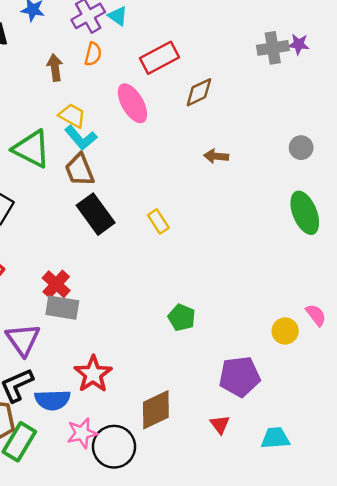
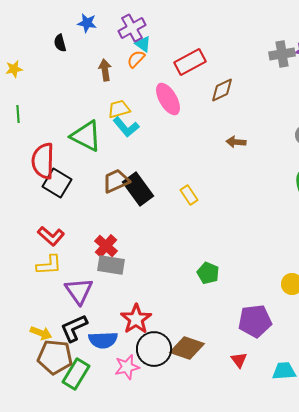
cyan triangle: (118, 16) -> (143, 44), moved
orange semicircle: (93, 54) -> (136, 59), turned -150
yellow trapezoid: (72, 116) -> (119, 109), turned -45
brown trapezoid: (80, 170) -> (116, 181), moved, turned 88
brown diamond: (156, 410) -> (187, 348), turned 44
black circle: (114, 447) -> (154, 349), moved

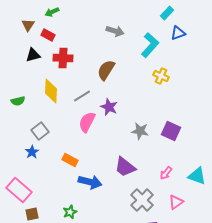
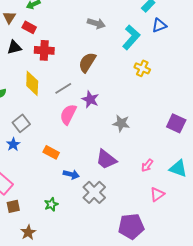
purple square: (171, 131) -> (176, 123), moved
blue arrow: (90, 182) -> (71, 174), size x0.7
gray cross: (142, 200) -> (94, 192), moved

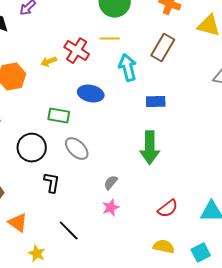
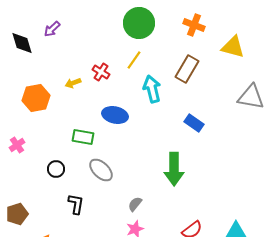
yellow line: (110, 39) -> (134, 60), turned -54
red cross: (77, 51) -> (101, 72), size x0.7
blue rectangle: (156, 102) -> (194, 123), moved, turned 36
black circle: (32, 148) -> (56, 169), size x0.6

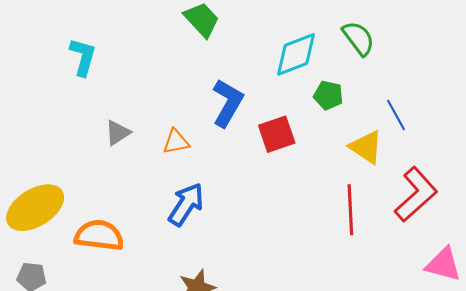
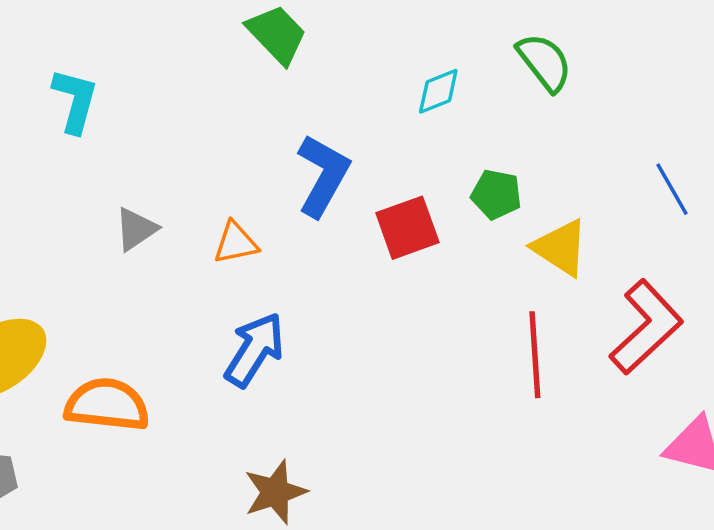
cyan diamond: (296, 54) -> (438, 91), size x0.6
green pentagon: (328, 95) -> (496, 194), moved
blue line: (396, 115) -> (672, 189), moved

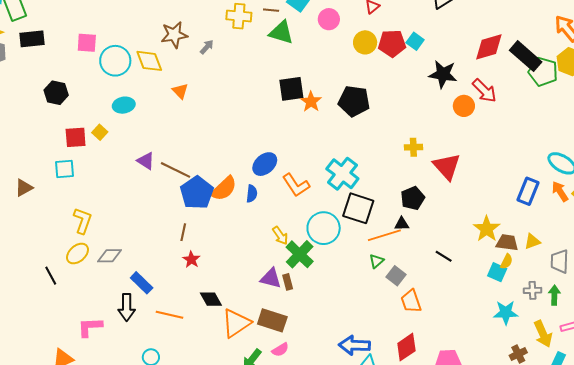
=-=-=-=-=
__What to do__: Count the lines in the material containing the string "trapezoid", and state the number with nothing added.

__Task result__: 2